[Dataset excerpts]
§ §
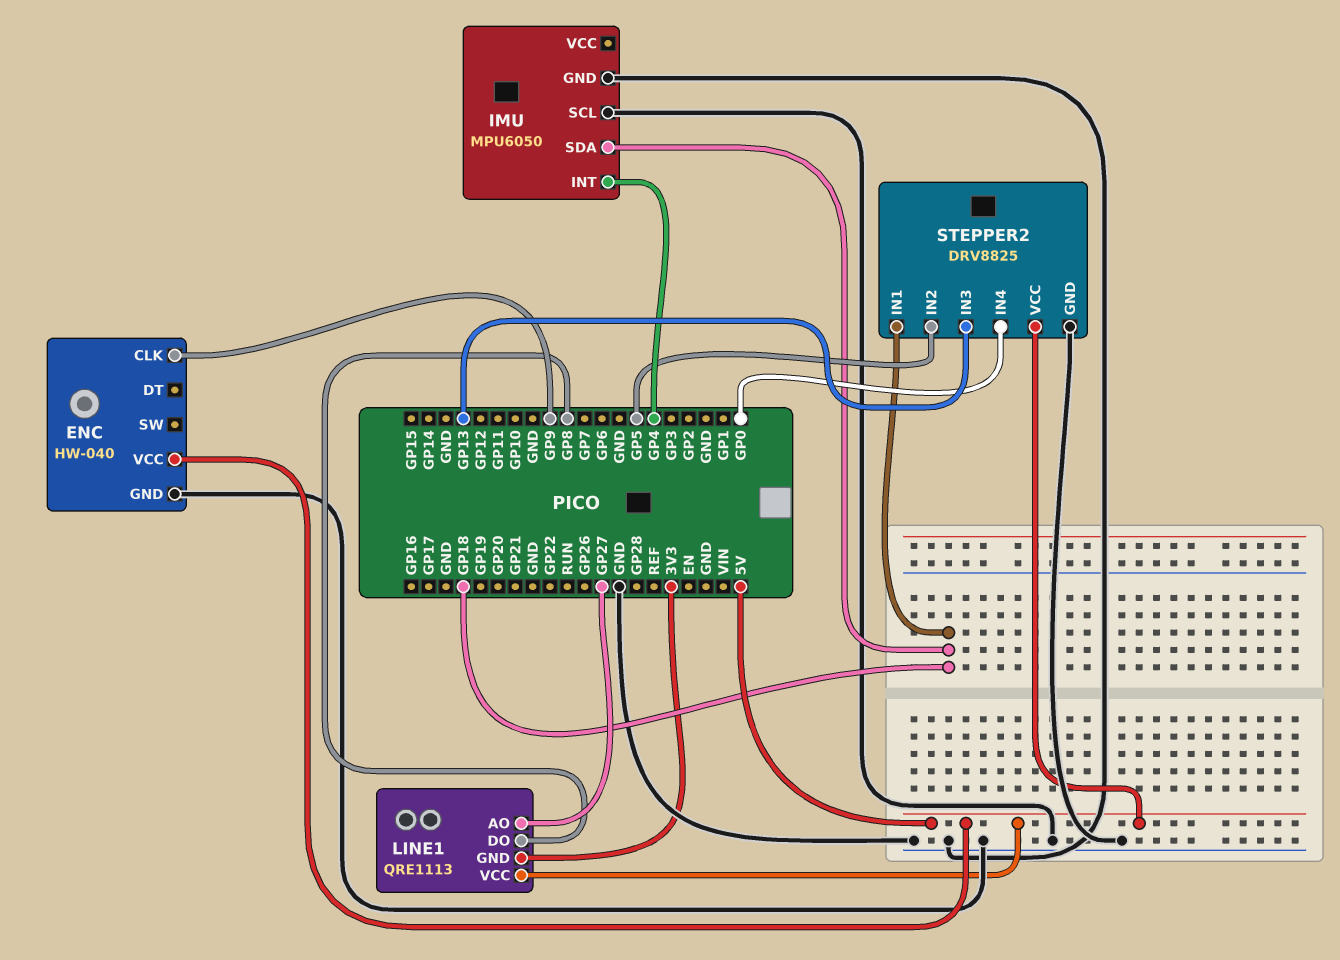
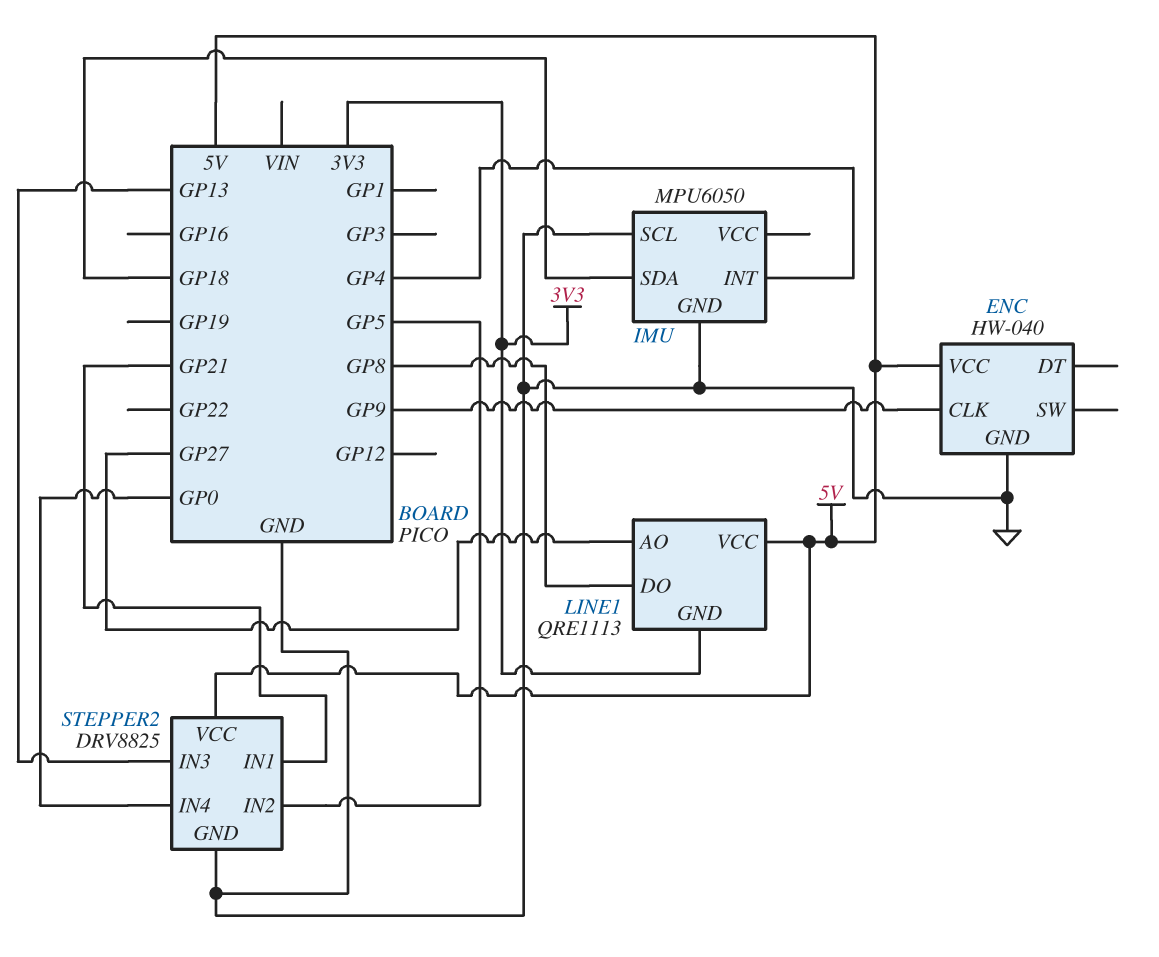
STEPPER2 pin IN1: GP18 -> GP21

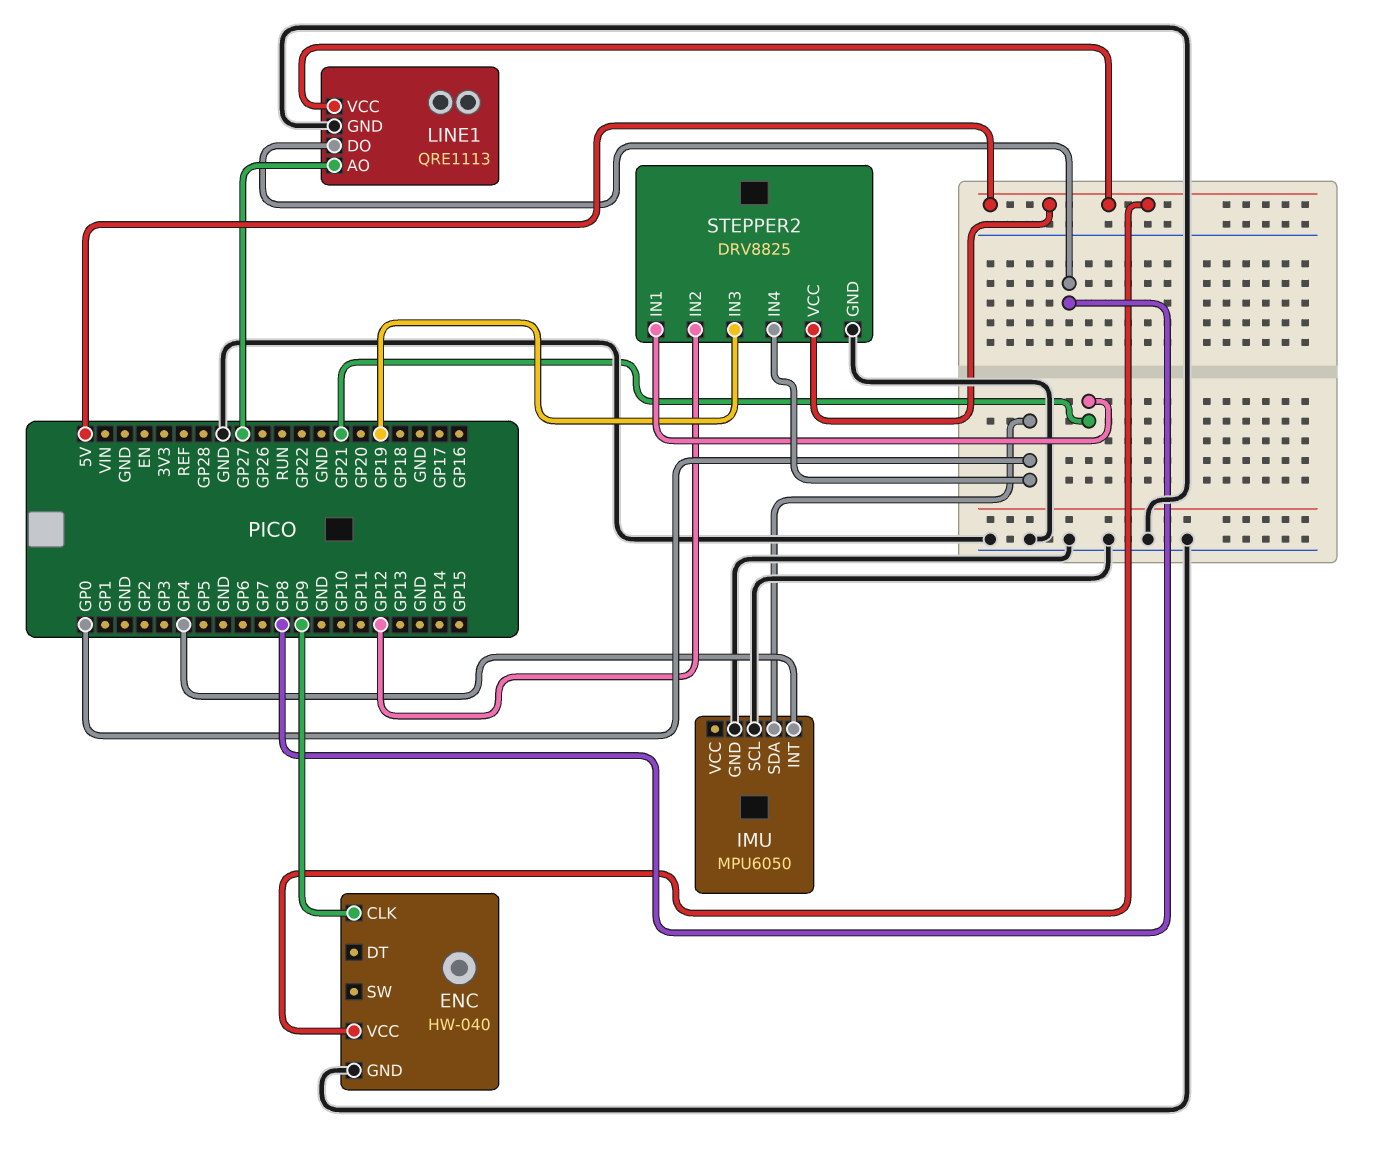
IMU pin SDA: GP18 -> GP0
LINE1 pin GND: 3V3 -> GND
STEPPER2 pin IN2: GP5 -> GP12
STEPPER2 pin IN3: GP13 -> GP19

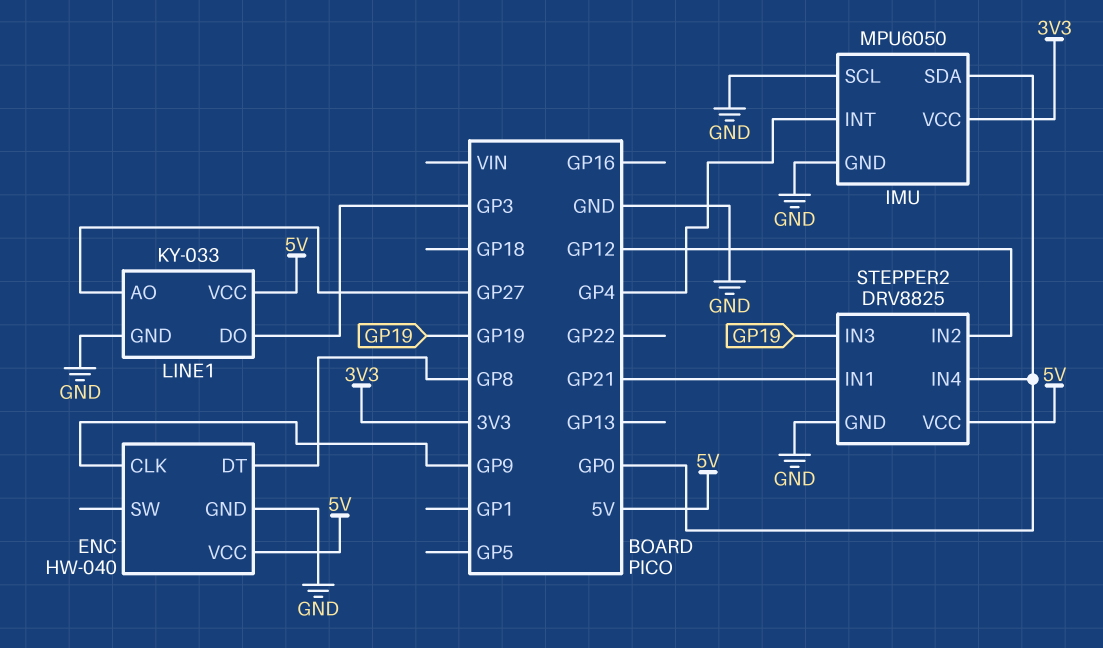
ENC pin DT: none -> GP8
IMU pin VCC: none -> 3V3
LINE1: QRE1113 -> KY-033
LINE1 pin DO: GP8 -> GP3

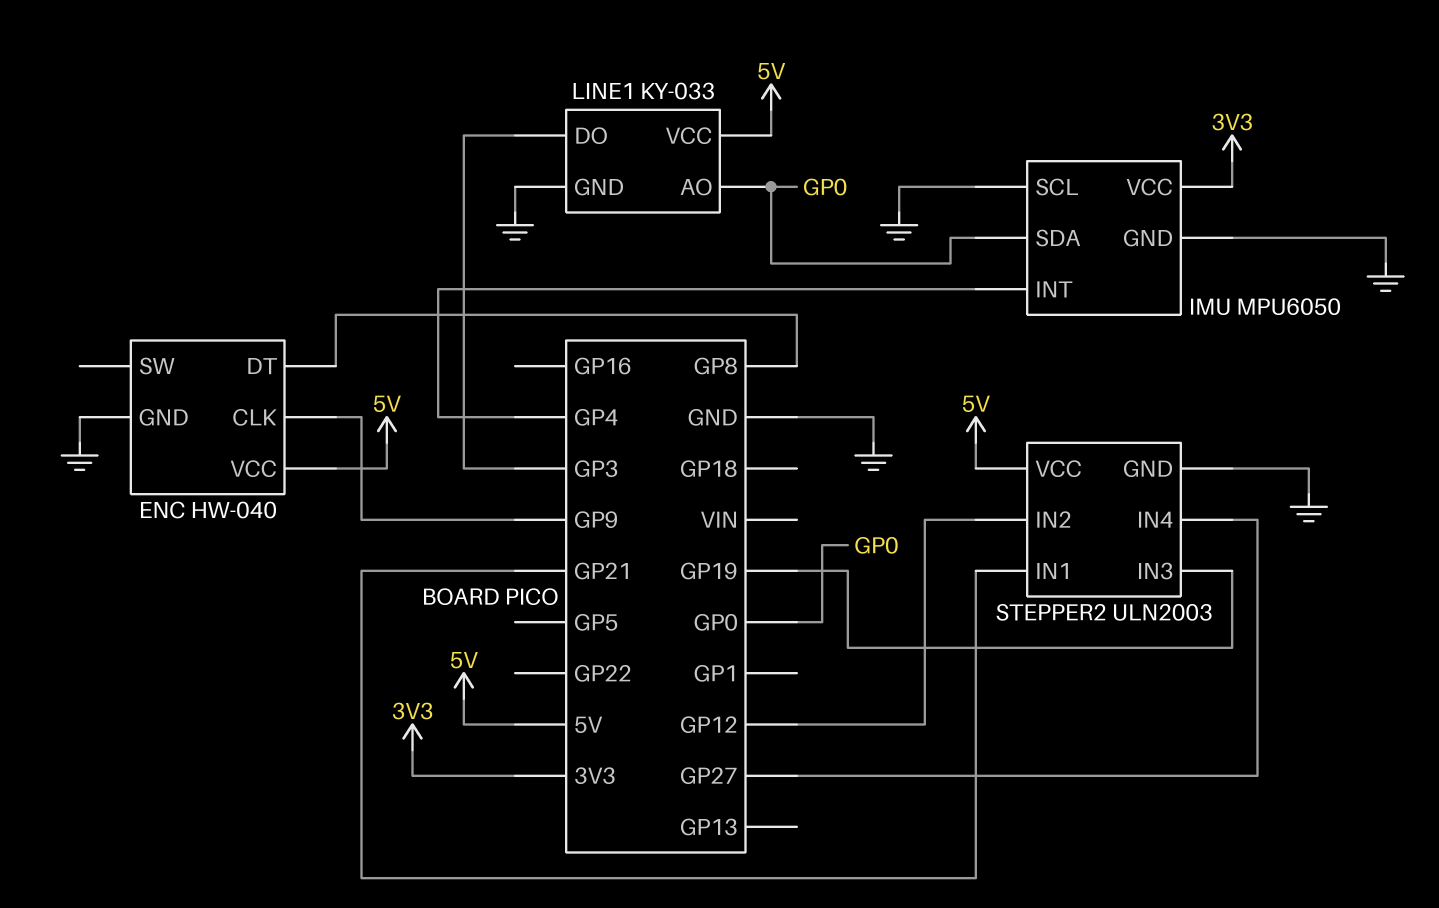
LINE1 pin AO: GP27 -> GP0
STEPPER2: DRV8825 -> ULN2003
STEPPER2 pin IN4: GP0 -> GP27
§ §
**WHAT TO PRODUCE**
Reproduce exactly what appears from the line containing "LINE1 pin AO: GP27 -> GP0" down to the final line of the data.

**RESULT**
LINE1 pin AO: GP27 -> GP0
STEPPER2: DRV8825 -> ULN2003
STEPPER2 pin IN4: GP0 -> GP27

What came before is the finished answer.